• **TO DO**
Copy out each line of the data below in which "padlock" appears.

• **DATA EXCERPT**
━━━━━━━━━━━━━━━━
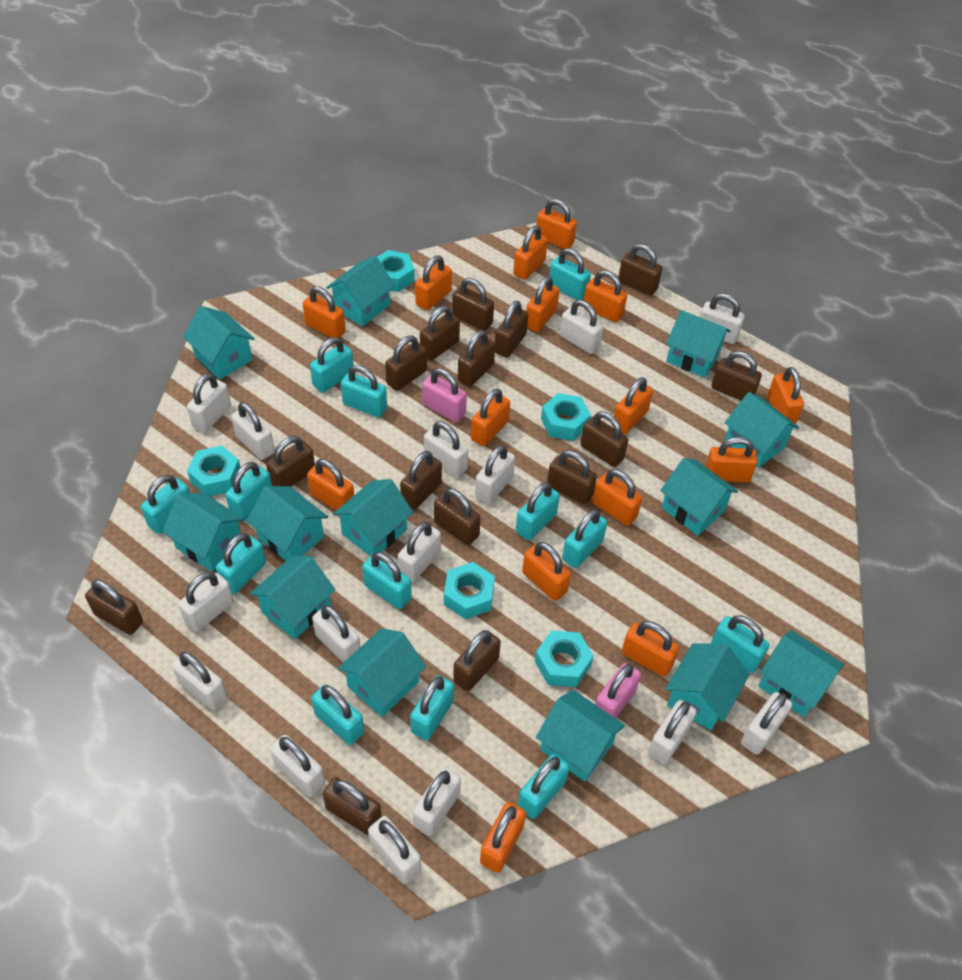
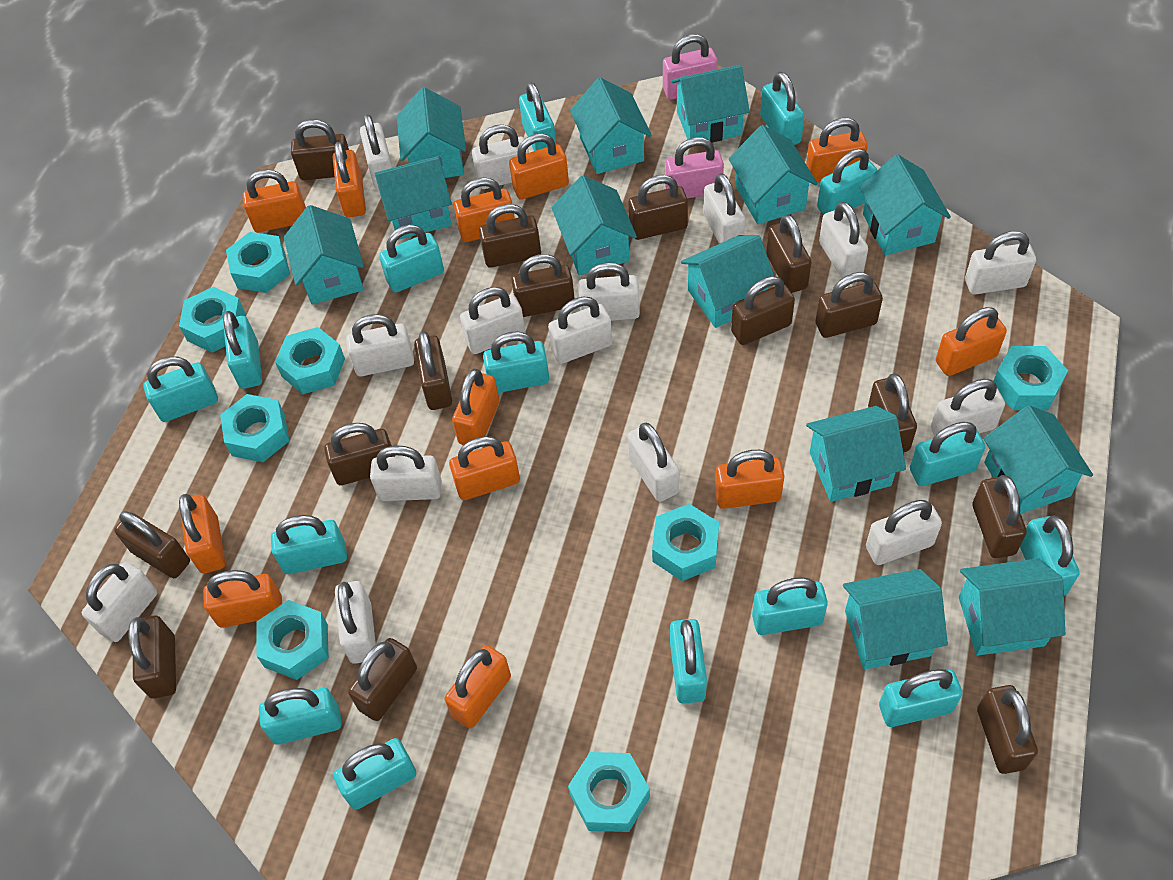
orange padlock: 15 -> 12
turquoise nut: 5 -> 8
turquoise padlock: 13 -> 15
━━━━━━━━━━━━━━━━
• **ANSWER TO THIS EXERCISE**
orange padlock: 15 -> 12
turquoise padlock: 13 -> 15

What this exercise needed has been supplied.